* **WORK ORDER**:
Lift out, unaltered, the lines of the material below between the line holding "none -> yellow bell [231,399,279,453]" and the line holding "none -> black pyramid [395,157,442,203]", counting both.
[PROVIDED RECORDS Boundary: Start]
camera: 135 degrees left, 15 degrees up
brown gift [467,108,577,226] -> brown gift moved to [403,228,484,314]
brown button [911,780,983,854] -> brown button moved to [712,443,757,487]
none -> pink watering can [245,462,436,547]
[PROVIDED RECORDS Boundary: End]
[PROVIDED RECORDS Boundary: Start]
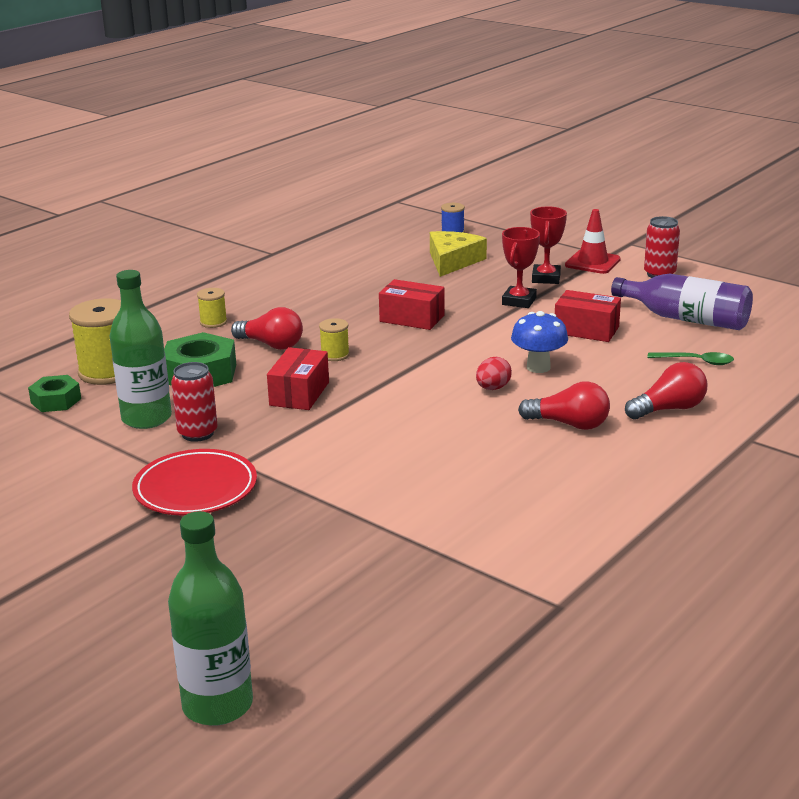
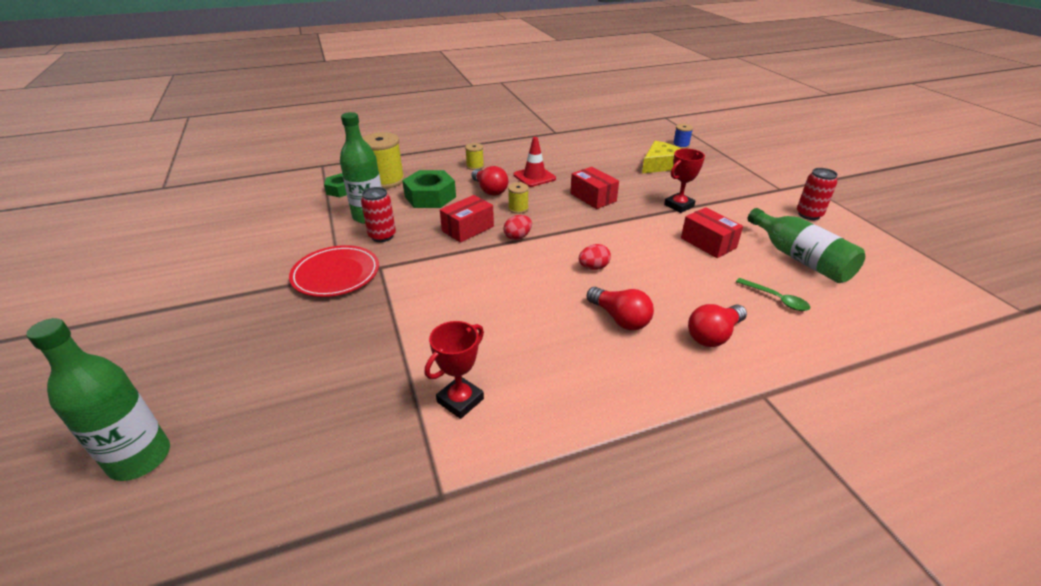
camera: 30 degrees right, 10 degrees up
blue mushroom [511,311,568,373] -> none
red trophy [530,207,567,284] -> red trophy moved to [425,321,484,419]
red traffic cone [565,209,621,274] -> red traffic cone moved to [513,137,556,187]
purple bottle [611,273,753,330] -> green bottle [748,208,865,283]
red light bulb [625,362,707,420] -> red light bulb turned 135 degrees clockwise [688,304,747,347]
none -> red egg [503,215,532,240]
[PROVIDED RECORDS Boundary: End]
[PROVIDED RECORDS Boundary: Start]
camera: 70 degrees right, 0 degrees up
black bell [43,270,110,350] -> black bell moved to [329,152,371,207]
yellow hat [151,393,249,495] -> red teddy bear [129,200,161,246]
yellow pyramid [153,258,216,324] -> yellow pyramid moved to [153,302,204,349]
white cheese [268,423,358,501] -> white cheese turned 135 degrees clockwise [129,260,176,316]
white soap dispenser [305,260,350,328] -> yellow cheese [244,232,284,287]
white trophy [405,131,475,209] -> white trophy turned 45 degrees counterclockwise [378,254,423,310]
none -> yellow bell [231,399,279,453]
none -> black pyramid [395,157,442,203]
[PROVIDED RECORDS Boundary: End]
* **FINISHED EXERCISE**:
none -> yellow bell [231,399,279,453]
none -> black pyramid [395,157,442,203]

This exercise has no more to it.